What the task requires. Look for the string "marrón" in the listing. Copy each line that has it.

Material provided.
·····

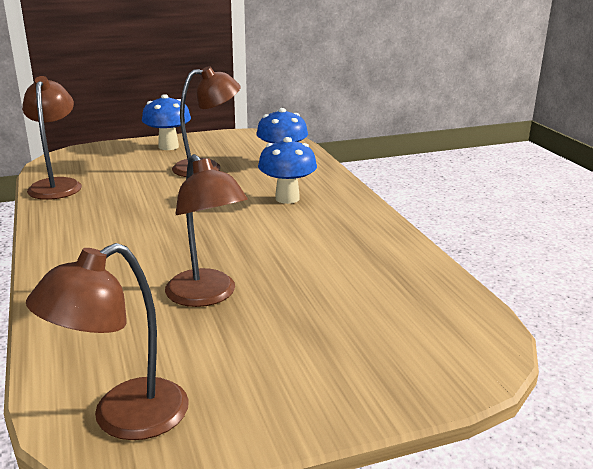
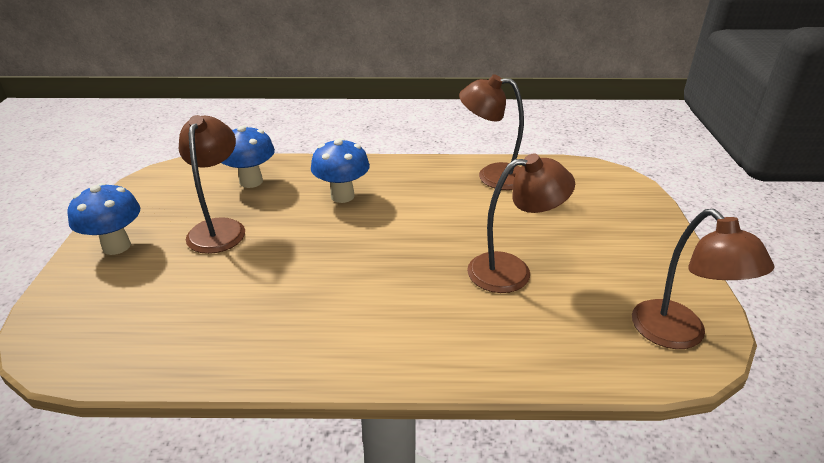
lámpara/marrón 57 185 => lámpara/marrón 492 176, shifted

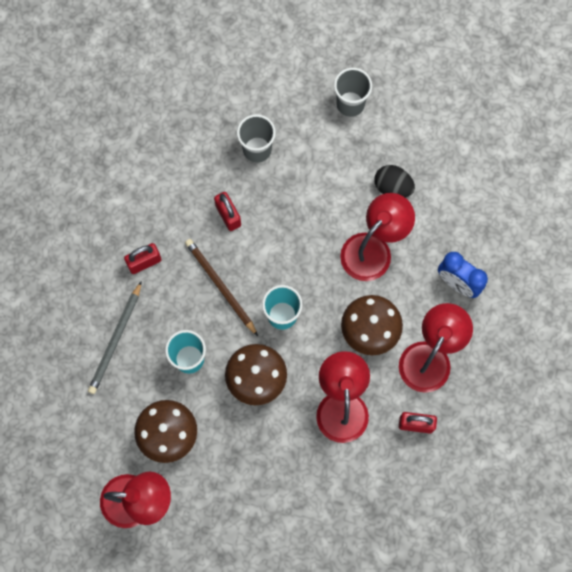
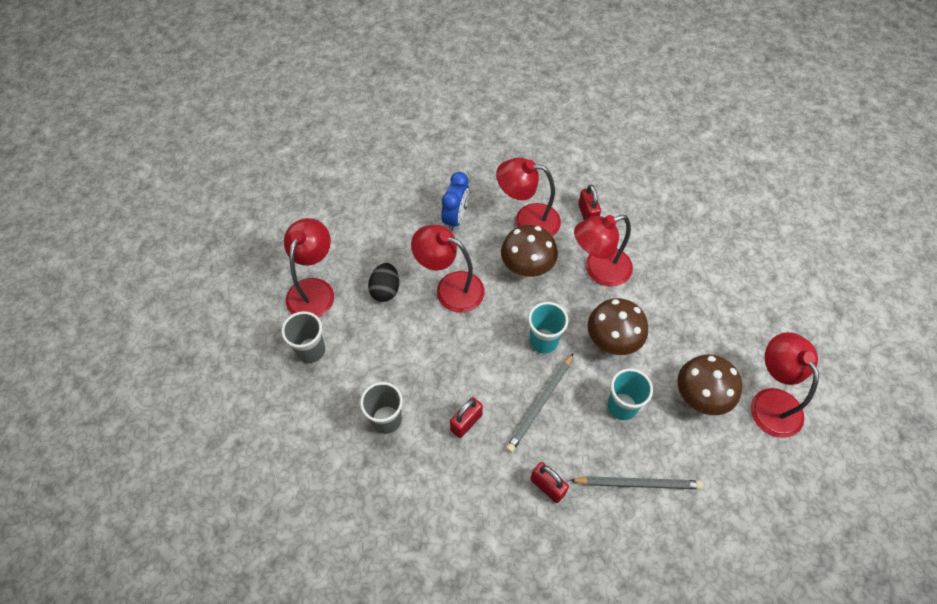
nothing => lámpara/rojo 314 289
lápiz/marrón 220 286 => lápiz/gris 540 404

·····

Solution to this exercise.
lámpara/marrón 57 185 => lámpara/marrón 492 176, shifted
lápiz/marrón 220 286 => lápiz/gris 540 404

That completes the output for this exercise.